From the line with "orange 1x3 brick [500,415,568,587]" to the final line of the records, every line is to be duplicated exactly, both of those lines included.
*** Opening THE INPUT ***
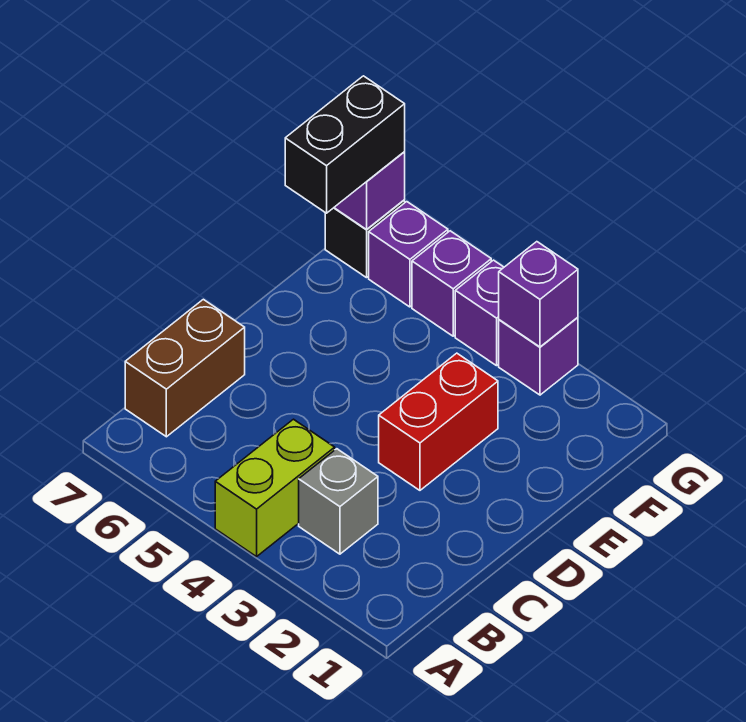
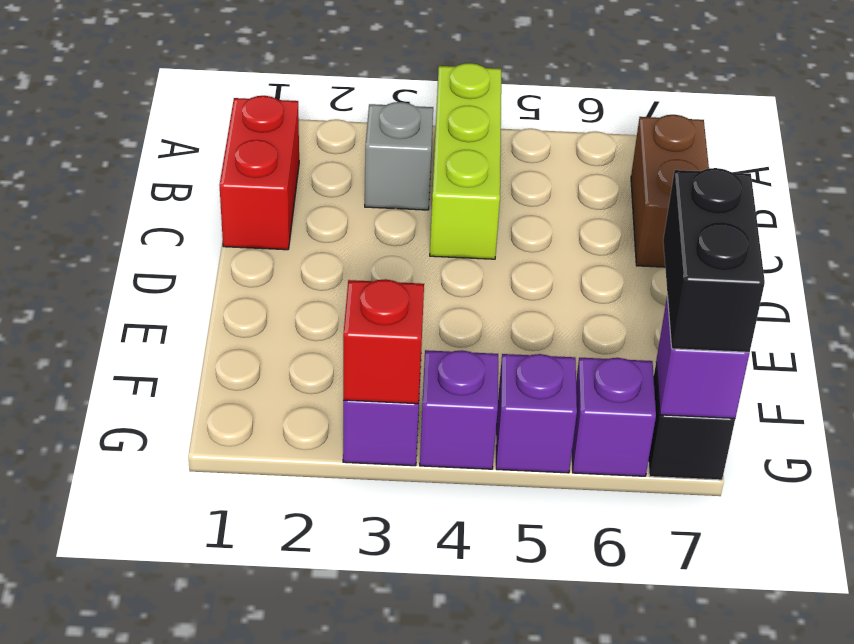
lime 1x2 brick [215,419,335,557] -> lime 1x3 brick [430,63,501,259]
red 1x2 brick [379,353,498,490] -> red 1x2 brick moved to [219,96,299,250]
purple 1x1 brick [499,242,578,347] -> red 1x1 brick [343,279,424,404]

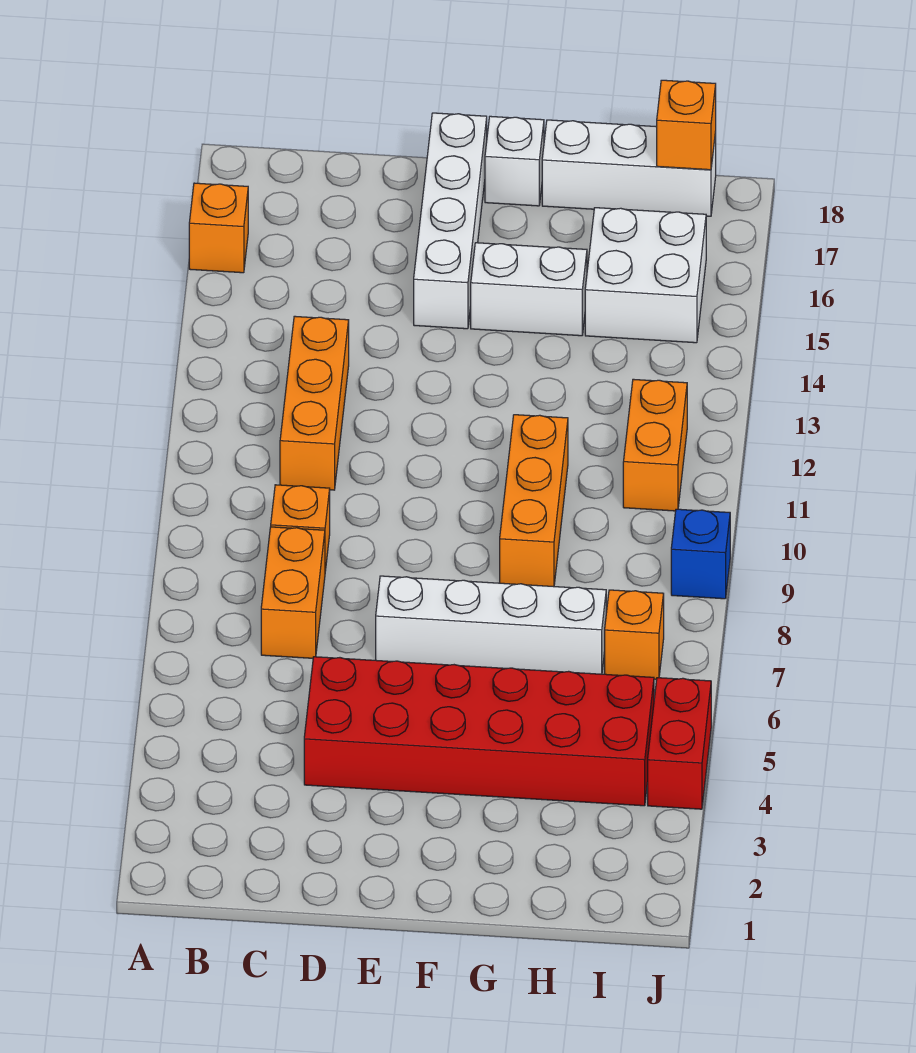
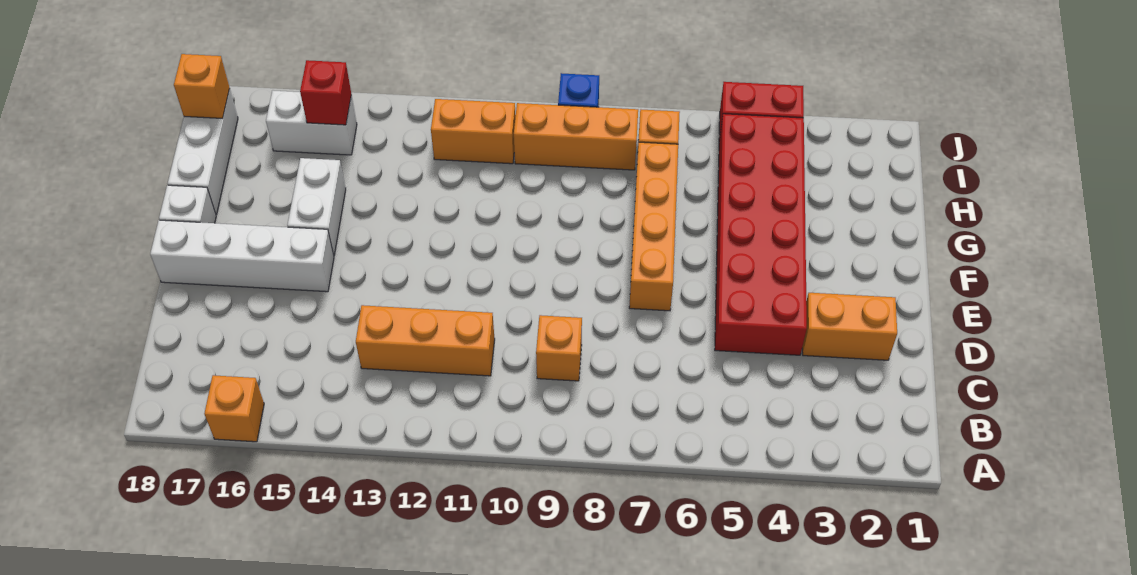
orange 1x2 brick [261,527,325,658] -> orange 1x2 brick moved to [802,293,897,360]
white 1x4 brick [376,576,606,674] -> orange 1x4 brick [629,142,678,311]
orange 1x3 brick [500,415,568,587] -> orange 1x3 brick moved to [514,103,638,170]
white 2x2 brick [585,208,706,343] -> white 1x2 brick [266,90,357,155]
none -> red 1x1 brick [300,60,351,125]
*** Closing THE INPUT ***
● EXPECTED ANSWER:
orange 1x3 brick [500,415,568,587] -> orange 1x3 brick moved to [514,103,638,170]
white 2x2 brick [585,208,706,343] -> white 1x2 brick [266,90,357,155]
none -> red 1x1 brick [300,60,351,125]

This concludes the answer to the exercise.